* _ASSIGNED TASK_: Type out the whole listing again exactly, pictures omitted.

* _SUPPLIED MATERIAL_:
*** Block opens ***

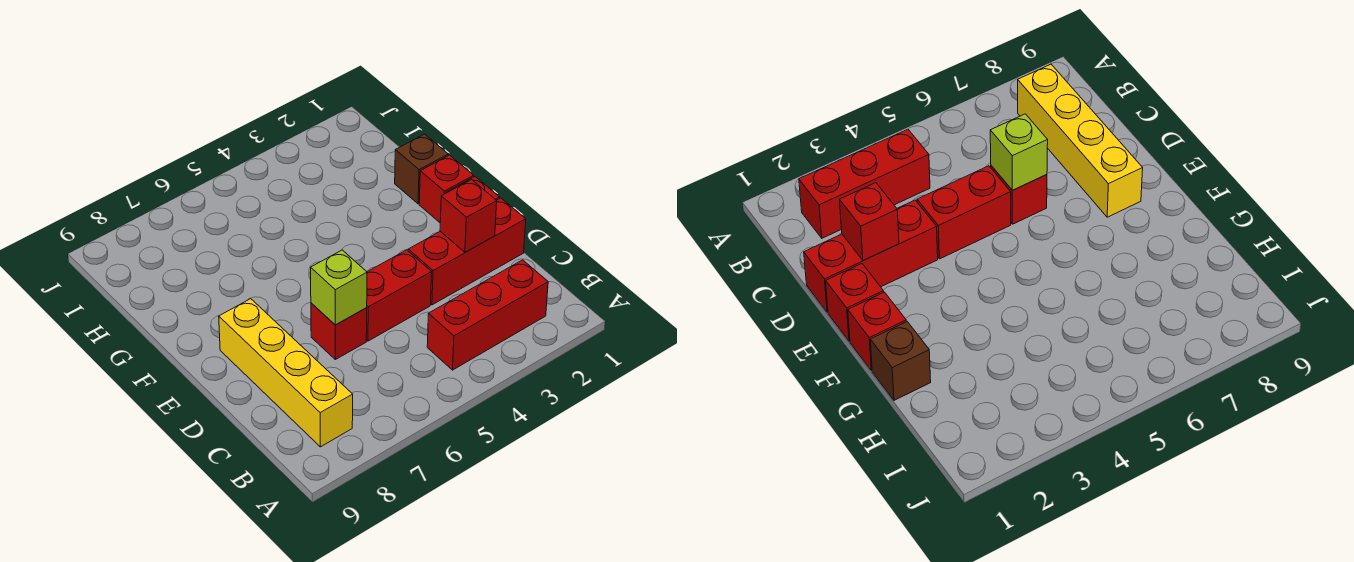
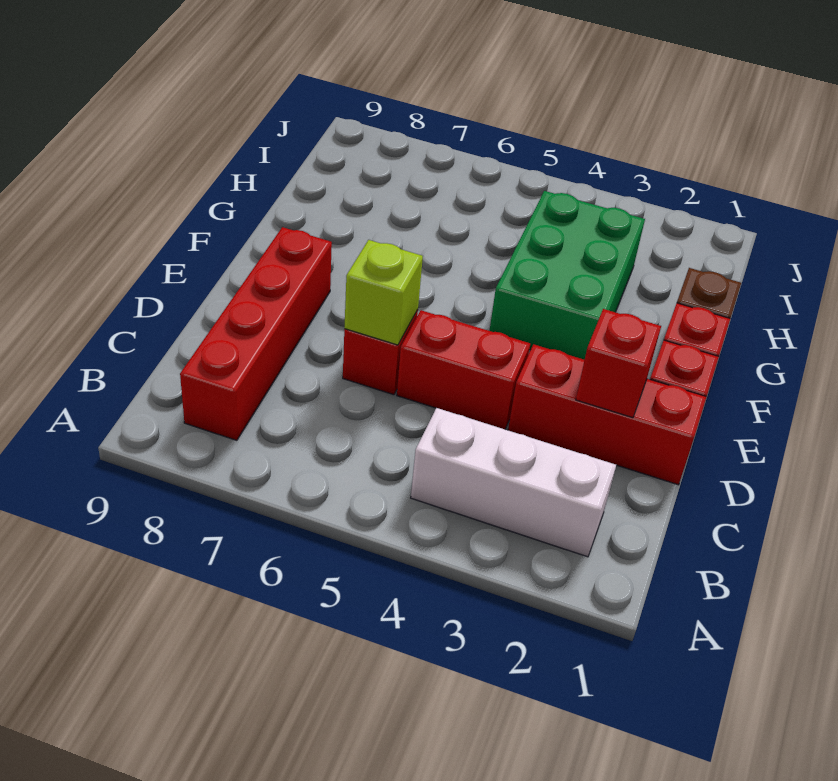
red brick B2:B4 level 1 -> white brick B2:B4 level 1
yellow brick B8:E8 level 1 -> red brick B8:E8 level 1
none -> green brick F3:H4 level 1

*** Block closes ***

* _RESPONSE AREA_:
red brick B2:B4 level 1 -> white brick B2:B4 level 1
yellow brick B8:E8 level 1 -> red brick B8:E8 level 1
none -> green brick F3:H4 level 1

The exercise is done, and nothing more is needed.